— Work order —
Would you transcribe exactly the lines below, starting at the one that contains "C3: 680nF (GND, N8) -> none" and ending with the last line, both included? Leave out all other lines.
**********
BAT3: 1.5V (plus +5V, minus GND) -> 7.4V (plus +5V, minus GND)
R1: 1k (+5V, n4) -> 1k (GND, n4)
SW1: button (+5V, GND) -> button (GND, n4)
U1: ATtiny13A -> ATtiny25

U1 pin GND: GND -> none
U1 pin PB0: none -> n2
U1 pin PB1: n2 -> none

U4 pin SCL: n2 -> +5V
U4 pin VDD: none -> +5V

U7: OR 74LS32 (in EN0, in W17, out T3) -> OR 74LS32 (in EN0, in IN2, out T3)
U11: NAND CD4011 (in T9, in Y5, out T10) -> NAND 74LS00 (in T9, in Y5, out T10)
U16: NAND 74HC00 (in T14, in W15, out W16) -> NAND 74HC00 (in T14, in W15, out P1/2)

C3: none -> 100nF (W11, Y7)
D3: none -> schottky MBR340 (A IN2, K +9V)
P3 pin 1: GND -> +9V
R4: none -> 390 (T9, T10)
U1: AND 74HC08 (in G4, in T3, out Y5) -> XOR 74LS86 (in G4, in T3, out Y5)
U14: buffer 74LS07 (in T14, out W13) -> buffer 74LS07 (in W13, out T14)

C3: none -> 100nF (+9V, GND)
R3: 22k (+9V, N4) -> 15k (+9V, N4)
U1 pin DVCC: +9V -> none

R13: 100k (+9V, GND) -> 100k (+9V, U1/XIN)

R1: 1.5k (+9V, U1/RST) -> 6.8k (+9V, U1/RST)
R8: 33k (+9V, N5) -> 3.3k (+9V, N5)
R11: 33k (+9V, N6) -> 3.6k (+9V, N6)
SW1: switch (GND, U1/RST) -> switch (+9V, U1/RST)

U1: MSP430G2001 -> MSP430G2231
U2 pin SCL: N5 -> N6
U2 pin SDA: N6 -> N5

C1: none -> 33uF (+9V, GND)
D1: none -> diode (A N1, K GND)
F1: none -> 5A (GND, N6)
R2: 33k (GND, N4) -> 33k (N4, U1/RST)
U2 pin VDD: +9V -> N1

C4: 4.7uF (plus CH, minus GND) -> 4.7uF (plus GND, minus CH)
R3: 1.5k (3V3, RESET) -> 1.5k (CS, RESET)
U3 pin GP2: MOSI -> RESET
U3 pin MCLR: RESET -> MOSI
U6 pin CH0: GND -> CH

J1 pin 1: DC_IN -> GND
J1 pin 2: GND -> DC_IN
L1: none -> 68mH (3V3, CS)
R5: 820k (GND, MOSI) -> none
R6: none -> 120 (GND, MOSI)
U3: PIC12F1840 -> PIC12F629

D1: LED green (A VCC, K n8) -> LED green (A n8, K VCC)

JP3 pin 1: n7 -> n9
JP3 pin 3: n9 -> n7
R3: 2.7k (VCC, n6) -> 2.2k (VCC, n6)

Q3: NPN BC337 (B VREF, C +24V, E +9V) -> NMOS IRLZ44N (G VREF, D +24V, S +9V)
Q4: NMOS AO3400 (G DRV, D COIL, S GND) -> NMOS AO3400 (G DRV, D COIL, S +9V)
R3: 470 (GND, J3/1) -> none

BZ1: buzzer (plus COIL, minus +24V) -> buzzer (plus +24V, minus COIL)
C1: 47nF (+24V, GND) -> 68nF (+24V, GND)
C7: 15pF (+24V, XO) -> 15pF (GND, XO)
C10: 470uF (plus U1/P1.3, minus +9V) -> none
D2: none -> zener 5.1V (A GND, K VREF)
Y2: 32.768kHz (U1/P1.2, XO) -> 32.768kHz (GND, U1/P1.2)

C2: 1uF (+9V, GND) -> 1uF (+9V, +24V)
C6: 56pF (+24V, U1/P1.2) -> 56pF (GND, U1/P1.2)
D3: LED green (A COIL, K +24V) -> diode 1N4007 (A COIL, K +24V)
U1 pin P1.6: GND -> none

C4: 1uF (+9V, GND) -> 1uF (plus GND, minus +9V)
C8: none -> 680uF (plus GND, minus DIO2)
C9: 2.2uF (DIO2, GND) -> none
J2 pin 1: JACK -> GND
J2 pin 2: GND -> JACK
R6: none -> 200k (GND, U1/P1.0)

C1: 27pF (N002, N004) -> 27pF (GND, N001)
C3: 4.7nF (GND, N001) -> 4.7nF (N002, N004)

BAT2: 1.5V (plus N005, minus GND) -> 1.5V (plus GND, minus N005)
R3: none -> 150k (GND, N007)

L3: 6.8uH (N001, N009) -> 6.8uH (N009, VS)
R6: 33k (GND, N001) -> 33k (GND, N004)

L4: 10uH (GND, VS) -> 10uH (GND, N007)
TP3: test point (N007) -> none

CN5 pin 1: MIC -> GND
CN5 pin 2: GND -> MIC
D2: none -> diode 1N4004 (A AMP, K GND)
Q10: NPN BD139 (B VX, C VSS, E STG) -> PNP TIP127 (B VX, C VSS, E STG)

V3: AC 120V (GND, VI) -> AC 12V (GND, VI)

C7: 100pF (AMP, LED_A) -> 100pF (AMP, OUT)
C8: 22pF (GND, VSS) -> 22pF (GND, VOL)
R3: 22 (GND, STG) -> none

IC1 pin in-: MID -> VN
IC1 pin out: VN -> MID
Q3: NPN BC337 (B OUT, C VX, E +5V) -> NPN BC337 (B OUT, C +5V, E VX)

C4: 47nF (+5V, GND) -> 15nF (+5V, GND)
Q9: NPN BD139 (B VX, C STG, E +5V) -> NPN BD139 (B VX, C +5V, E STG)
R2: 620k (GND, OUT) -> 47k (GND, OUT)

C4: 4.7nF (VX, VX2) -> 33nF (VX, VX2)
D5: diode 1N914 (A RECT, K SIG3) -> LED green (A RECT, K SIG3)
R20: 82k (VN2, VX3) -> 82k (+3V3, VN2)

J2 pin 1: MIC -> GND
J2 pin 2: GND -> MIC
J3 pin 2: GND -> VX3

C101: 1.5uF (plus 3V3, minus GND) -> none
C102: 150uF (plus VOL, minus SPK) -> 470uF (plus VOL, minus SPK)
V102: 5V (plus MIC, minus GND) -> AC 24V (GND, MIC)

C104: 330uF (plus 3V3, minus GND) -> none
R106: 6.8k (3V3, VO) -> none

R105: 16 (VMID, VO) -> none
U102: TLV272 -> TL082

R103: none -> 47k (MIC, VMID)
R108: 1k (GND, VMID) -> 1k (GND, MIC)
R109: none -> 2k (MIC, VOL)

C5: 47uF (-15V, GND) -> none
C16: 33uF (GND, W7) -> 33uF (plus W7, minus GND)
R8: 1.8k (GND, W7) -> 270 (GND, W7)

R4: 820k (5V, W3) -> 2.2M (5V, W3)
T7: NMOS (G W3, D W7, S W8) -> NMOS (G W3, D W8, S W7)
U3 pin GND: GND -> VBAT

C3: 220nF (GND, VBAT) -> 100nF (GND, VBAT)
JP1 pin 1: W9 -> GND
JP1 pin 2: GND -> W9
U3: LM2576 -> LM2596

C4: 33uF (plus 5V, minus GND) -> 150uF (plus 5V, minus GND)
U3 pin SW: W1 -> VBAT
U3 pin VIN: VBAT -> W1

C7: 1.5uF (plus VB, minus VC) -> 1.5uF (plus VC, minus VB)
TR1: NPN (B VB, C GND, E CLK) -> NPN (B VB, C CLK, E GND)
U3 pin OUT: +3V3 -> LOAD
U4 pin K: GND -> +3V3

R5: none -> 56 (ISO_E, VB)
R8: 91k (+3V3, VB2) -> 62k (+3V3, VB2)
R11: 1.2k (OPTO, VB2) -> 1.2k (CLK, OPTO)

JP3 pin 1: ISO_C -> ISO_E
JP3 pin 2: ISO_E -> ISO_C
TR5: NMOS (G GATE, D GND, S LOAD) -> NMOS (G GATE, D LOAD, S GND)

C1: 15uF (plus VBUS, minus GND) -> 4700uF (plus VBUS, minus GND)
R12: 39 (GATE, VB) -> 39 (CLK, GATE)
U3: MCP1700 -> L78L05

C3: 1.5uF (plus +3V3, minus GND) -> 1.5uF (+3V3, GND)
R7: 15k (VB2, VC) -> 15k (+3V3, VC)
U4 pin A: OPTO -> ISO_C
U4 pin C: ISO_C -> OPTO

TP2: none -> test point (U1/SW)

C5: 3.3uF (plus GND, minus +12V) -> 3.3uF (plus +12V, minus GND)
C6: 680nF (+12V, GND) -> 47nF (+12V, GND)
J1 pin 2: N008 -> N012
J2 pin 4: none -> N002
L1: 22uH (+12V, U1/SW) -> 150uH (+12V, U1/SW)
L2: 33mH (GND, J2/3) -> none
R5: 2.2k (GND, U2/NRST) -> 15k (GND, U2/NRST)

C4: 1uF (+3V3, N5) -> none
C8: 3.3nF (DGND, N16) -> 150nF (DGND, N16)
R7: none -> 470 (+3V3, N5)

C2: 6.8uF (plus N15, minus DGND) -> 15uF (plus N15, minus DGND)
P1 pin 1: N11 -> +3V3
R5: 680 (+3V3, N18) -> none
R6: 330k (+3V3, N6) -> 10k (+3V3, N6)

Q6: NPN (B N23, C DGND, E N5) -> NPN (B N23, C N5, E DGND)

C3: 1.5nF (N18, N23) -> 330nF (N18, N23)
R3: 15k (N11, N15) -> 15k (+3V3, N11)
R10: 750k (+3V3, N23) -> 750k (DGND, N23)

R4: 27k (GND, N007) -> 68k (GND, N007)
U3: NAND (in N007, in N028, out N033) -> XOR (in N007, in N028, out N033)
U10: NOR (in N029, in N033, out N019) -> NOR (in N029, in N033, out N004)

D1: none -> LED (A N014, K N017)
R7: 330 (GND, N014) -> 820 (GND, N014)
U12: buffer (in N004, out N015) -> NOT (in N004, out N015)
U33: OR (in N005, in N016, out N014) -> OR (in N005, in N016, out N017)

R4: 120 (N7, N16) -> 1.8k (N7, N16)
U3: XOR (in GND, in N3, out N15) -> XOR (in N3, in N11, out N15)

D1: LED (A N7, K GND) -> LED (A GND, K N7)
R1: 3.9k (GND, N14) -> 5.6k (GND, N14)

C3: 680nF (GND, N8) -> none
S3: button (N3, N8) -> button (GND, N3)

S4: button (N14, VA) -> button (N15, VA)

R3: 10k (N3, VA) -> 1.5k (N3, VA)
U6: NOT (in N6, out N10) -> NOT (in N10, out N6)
**********
— Solved problem —
C3: 680nF (GND, N8) -> none
S3: button (N3, N8) -> button (GND, N3)

S4: button (N14, VA) -> button (N15, VA)

R3: 10k (N3, VA) -> 1.5k (N3, VA)
U6: NOT (in N6, out N10) -> NOT (in N10, out N6)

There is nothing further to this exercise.